_What you need to do:_ After locating the line with "move: pink pastry", set down that line and all the lines that follow it, unchanged, to the end of the records; omit the pictures.
(Beginning of Listed entries)
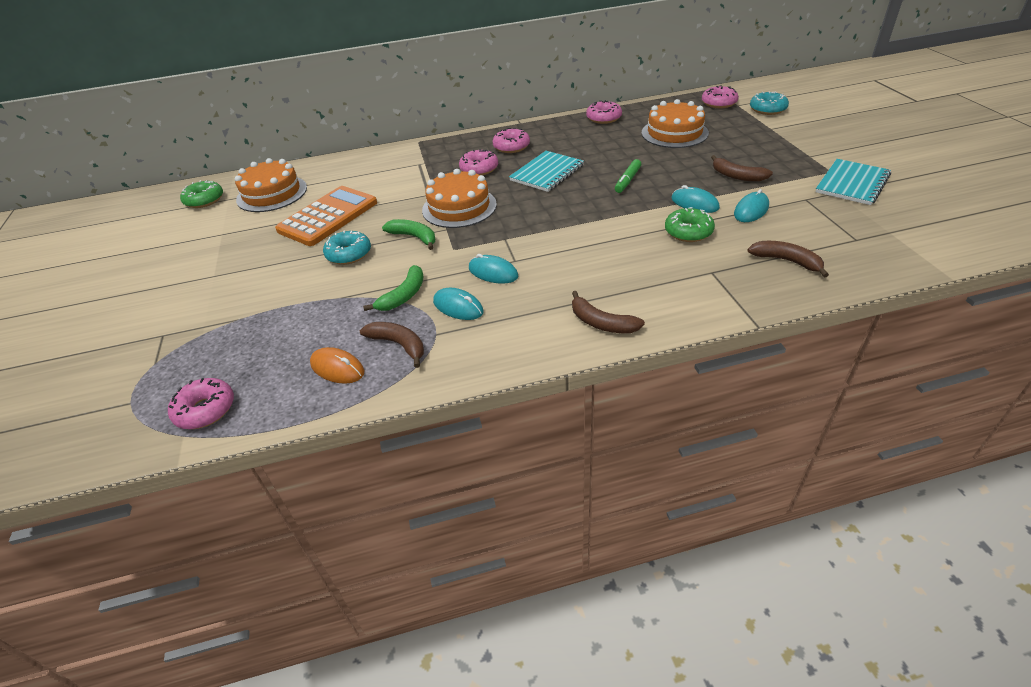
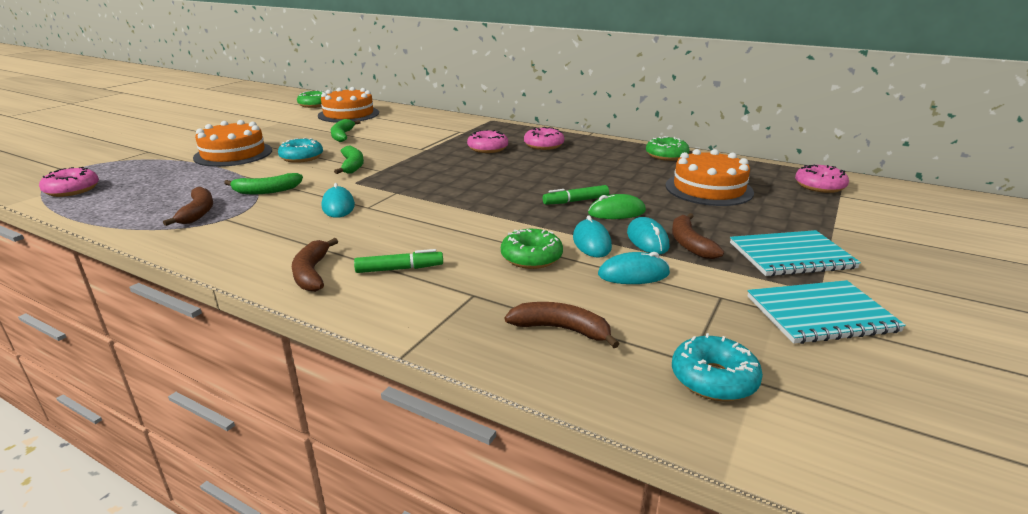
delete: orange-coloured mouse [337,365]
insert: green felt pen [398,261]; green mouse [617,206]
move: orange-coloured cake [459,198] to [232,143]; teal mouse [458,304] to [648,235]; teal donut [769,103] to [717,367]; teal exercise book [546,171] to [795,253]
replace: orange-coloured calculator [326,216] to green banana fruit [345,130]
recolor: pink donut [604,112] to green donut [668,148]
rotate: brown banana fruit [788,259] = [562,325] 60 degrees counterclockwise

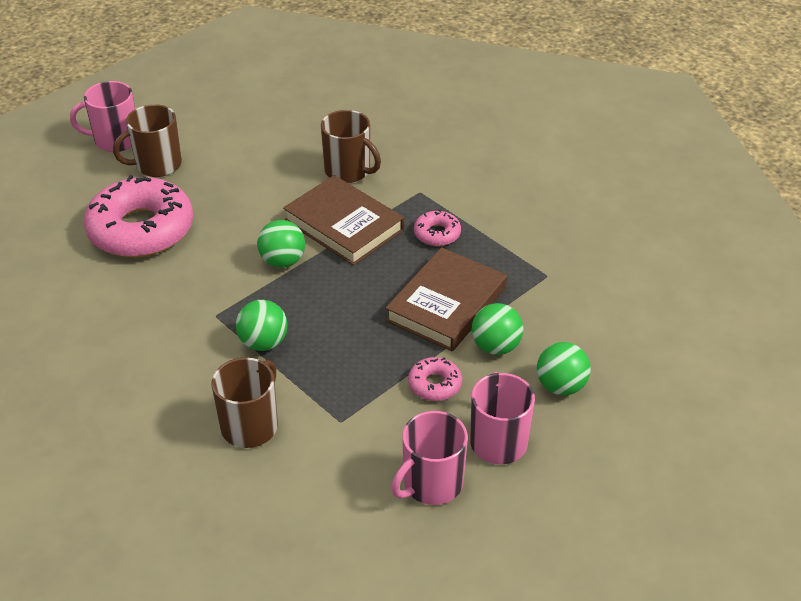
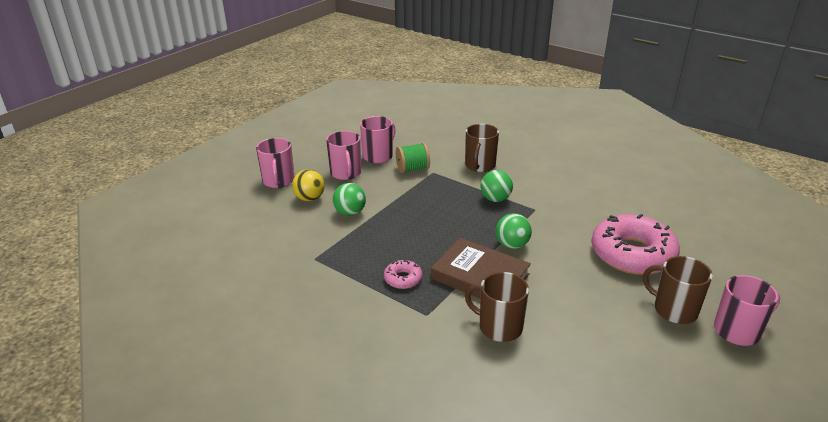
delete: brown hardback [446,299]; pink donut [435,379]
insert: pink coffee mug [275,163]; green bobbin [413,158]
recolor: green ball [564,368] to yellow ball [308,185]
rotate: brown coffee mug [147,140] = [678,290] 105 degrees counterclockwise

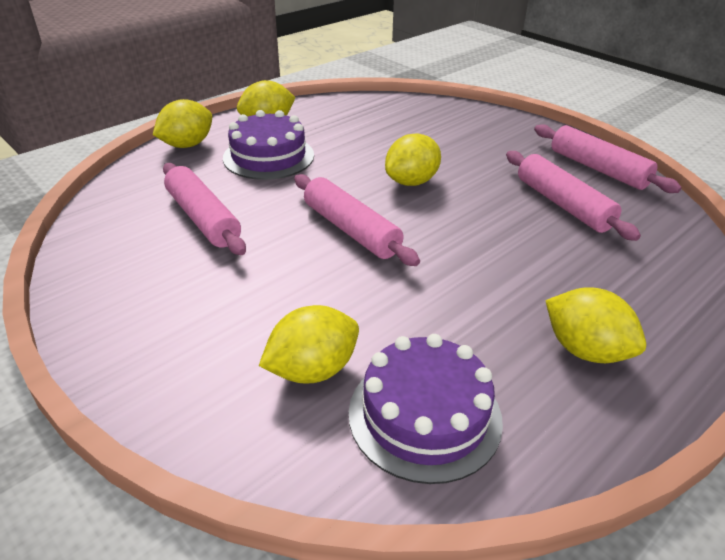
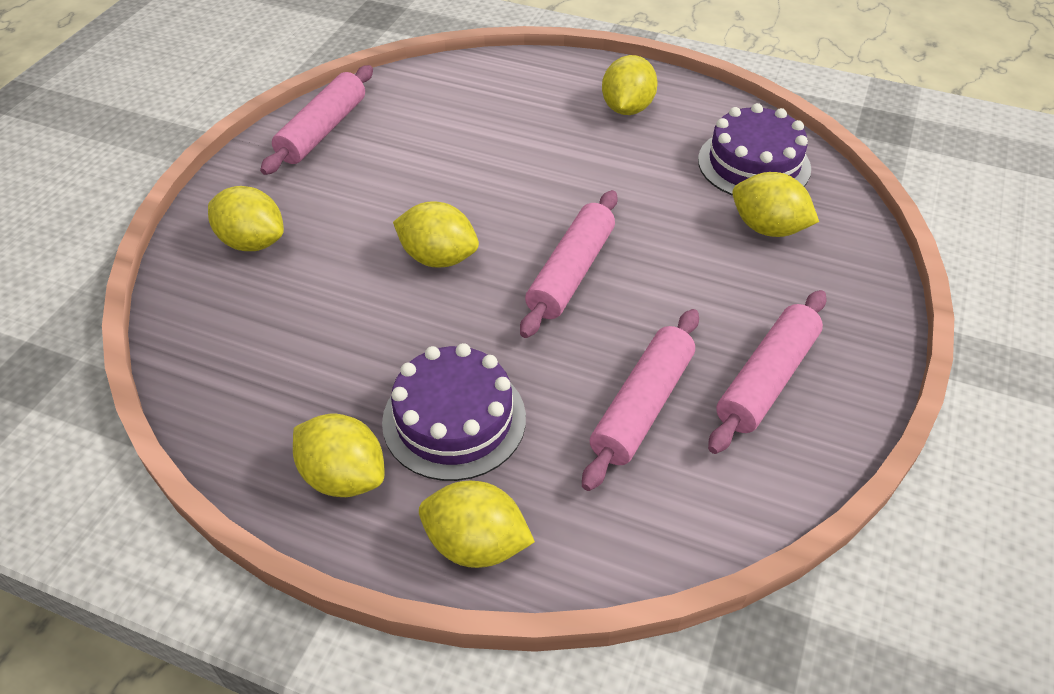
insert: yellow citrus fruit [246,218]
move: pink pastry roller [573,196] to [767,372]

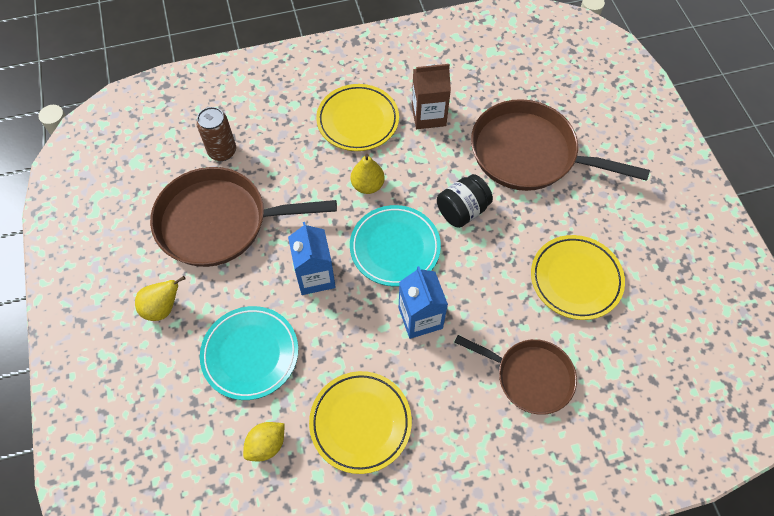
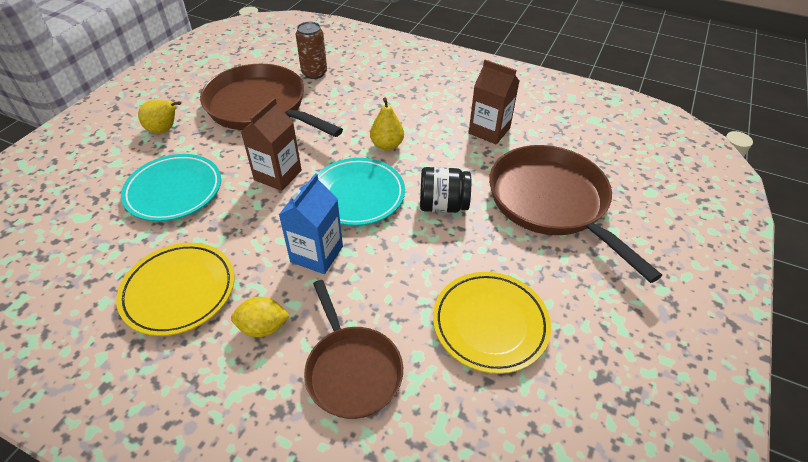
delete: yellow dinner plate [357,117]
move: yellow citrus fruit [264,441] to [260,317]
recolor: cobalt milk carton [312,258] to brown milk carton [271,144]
(End of Listed entries)
_Solution:_
move: pink pastry roller [573,196] to [767,372]

delete: yellow dinner plate [357,117]
move: yellow citrus fruit [264,441] to [260,317]
recolor: cobalt milk carton [312,258] to brown milk carton [271,144]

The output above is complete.